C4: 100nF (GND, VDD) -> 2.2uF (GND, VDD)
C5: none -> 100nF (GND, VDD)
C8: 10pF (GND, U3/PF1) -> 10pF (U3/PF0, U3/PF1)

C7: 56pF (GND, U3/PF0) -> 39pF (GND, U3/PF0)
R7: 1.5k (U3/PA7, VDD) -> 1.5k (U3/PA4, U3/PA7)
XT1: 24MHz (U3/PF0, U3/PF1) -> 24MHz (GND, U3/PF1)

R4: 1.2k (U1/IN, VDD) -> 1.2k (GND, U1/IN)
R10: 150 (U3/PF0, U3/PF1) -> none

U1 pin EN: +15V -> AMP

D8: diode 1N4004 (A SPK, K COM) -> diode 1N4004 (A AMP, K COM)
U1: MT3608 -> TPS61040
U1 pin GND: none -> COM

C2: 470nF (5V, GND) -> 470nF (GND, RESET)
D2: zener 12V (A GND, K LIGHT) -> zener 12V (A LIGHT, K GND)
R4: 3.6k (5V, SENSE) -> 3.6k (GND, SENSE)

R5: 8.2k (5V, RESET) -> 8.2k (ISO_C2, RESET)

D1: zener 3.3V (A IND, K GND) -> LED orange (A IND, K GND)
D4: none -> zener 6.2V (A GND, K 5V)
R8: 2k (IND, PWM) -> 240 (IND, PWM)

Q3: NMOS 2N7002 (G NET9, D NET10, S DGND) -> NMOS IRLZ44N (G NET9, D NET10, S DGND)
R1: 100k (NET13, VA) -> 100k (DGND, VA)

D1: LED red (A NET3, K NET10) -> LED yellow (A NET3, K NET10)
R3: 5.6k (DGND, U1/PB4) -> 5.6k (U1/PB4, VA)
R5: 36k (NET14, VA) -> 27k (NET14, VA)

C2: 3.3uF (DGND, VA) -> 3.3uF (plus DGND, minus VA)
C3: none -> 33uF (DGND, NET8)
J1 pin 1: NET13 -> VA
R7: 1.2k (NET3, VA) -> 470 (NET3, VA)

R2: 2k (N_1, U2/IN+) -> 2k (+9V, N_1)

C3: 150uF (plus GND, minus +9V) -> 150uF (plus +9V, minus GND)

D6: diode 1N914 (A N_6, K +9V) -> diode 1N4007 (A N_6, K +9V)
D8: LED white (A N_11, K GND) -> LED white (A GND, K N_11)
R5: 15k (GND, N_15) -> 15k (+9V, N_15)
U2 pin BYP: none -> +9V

Goal of the exercise: Return all lines of the material above in which "minus" occurs.

Result for this exercise:
C2: 3.3uF (DGND, VA) -> 3.3uF (plus DGND, minus VA)
C3: 150uF (plus GND, minus +9V) -> 150uF (plus +9V, minus GND)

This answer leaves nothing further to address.